[[ DATA LISTING open ]]

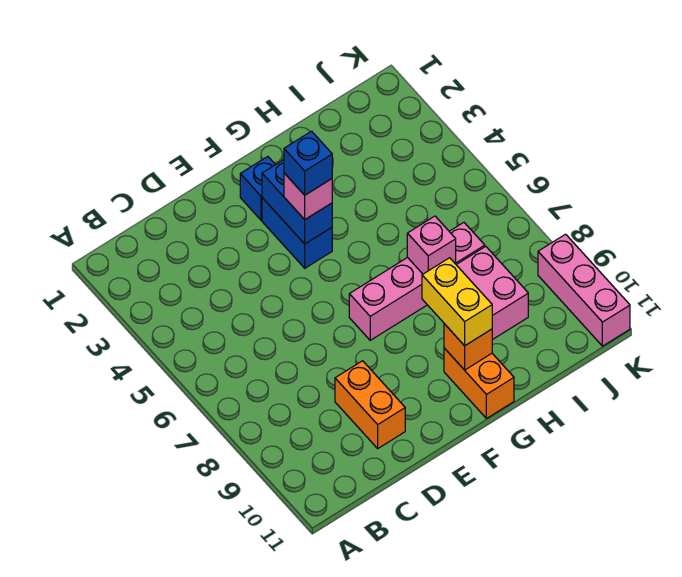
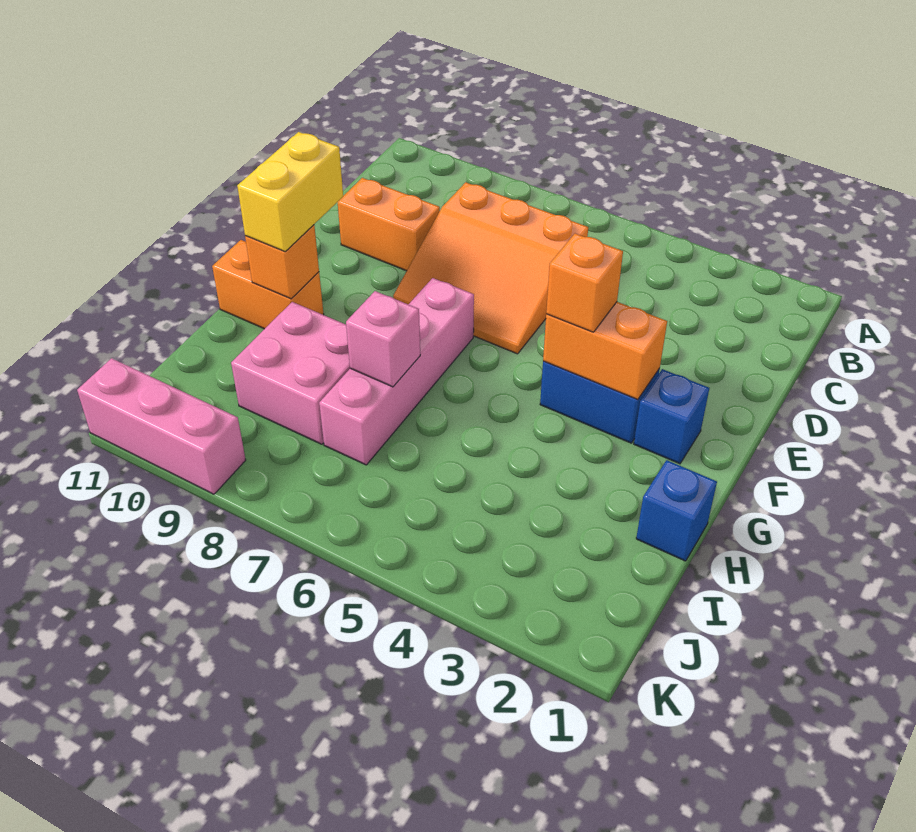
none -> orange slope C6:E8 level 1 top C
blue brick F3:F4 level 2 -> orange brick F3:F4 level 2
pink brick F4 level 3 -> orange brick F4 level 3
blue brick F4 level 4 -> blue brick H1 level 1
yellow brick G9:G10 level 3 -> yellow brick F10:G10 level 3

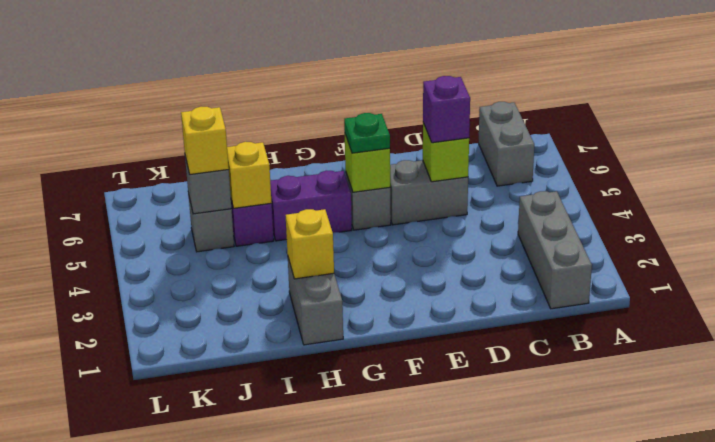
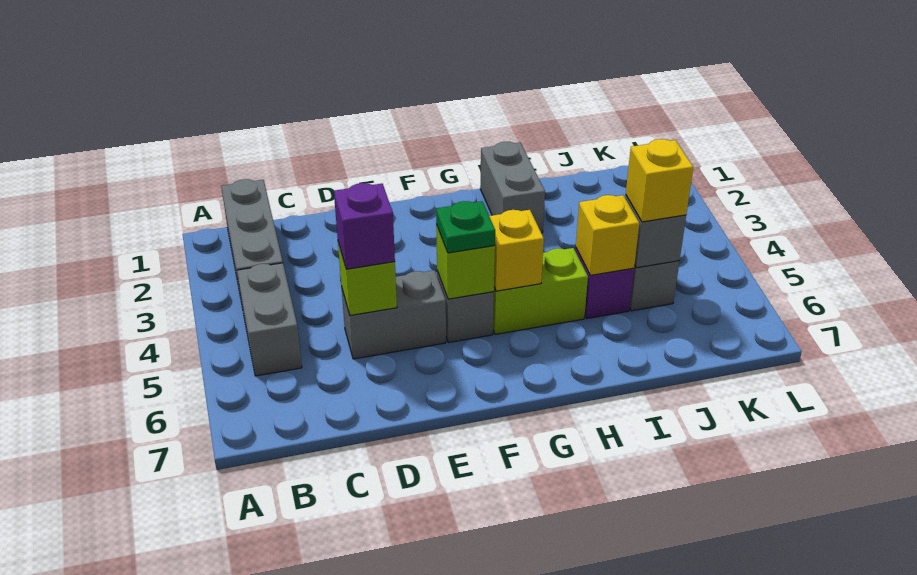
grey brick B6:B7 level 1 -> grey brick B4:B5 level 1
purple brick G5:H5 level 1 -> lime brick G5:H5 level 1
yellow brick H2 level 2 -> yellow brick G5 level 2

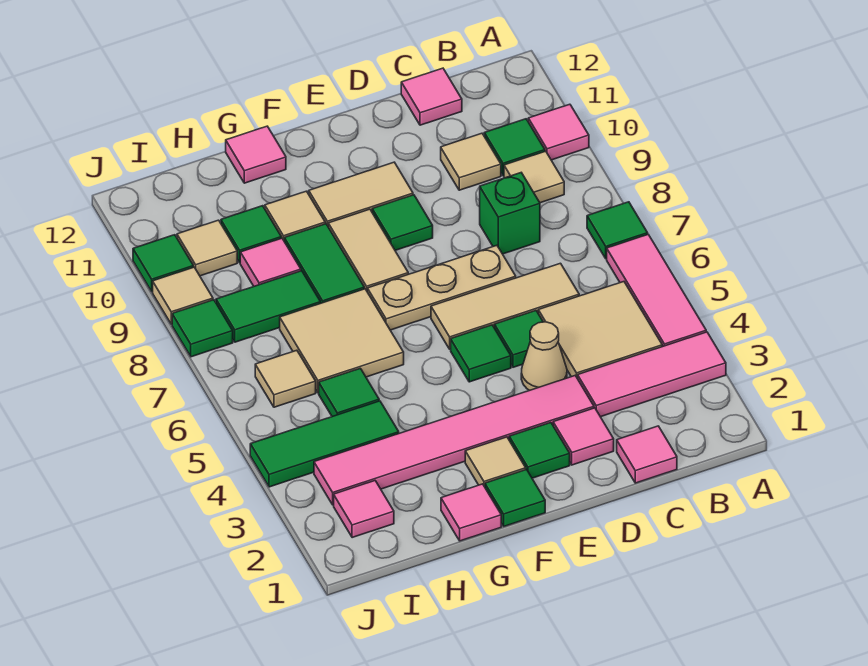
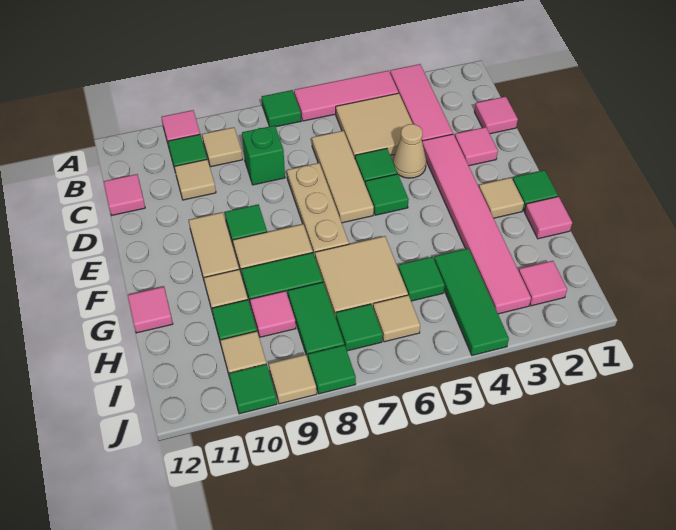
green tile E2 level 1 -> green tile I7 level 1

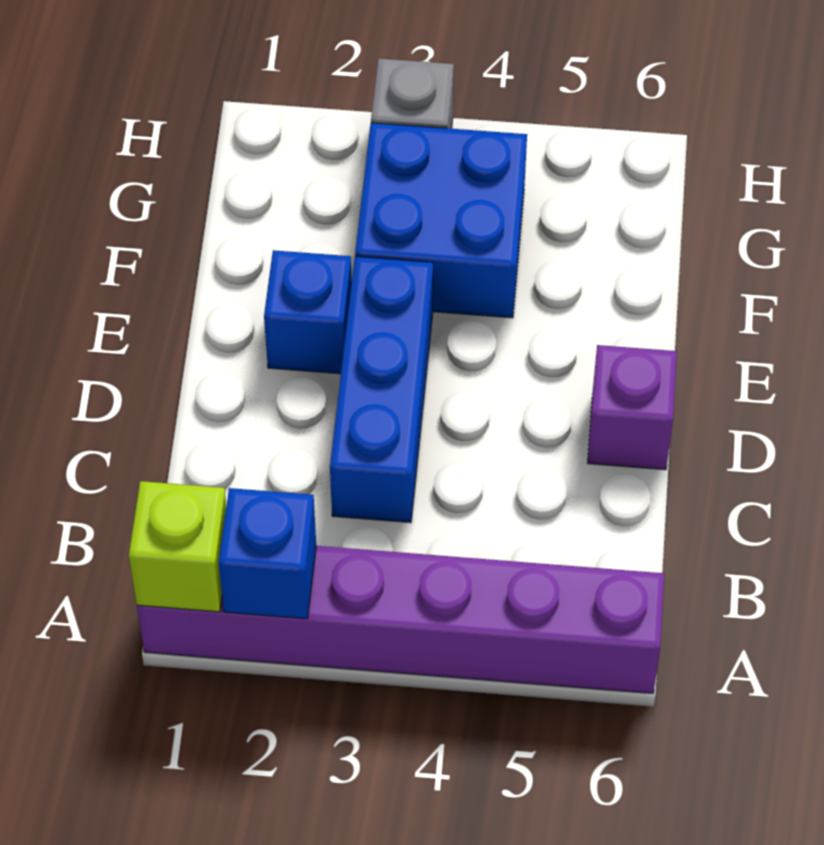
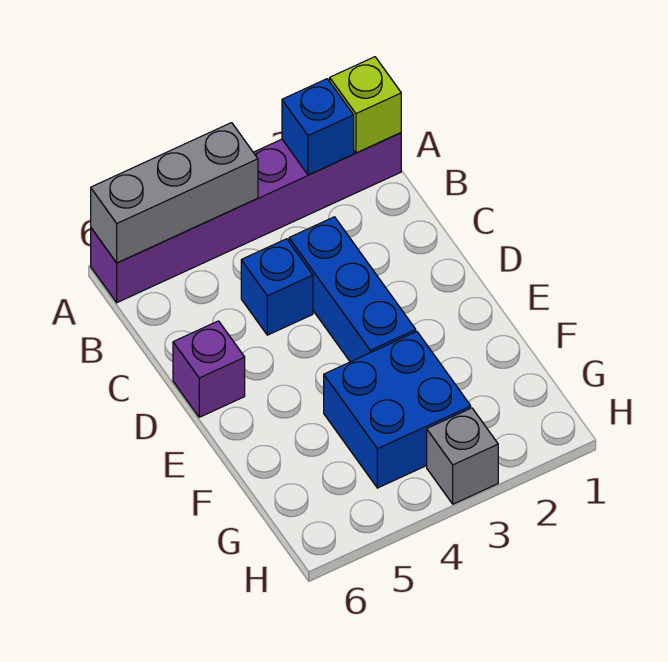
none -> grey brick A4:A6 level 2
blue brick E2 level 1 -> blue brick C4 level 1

[[ DATA LISTING closed ]]

WORK TO BE COMPLETED
All of the material above is to be retyped exactly, with no pictures included.

REPLY TO THE TASK
none -> orange slope C6:E8 level 1 top C
blue brick F3:F4 level 2 -> orange brick F3:F4 level 2
pink brick F4 level 3 -> orange brick F4 level 3
blue brick F4 level 4 -> blue brick H1 level 1
yellow brick G9:G10 level 3 -> yellow brick F10:G10 level 3

grey brick B6:B7 level 1 -> grey brick B4:B5 level 1
purple brick G5:H5 level 1 -> lime brick G5:H5 level 1
yellow brick H2 level 2 -> yellow brick G5 level 2

green tile E2 level 1 -> green tile I7 level 1

none -> grey brick A4:A6 level 2
blue brick E2 level 1 -> blue brick C4 level 1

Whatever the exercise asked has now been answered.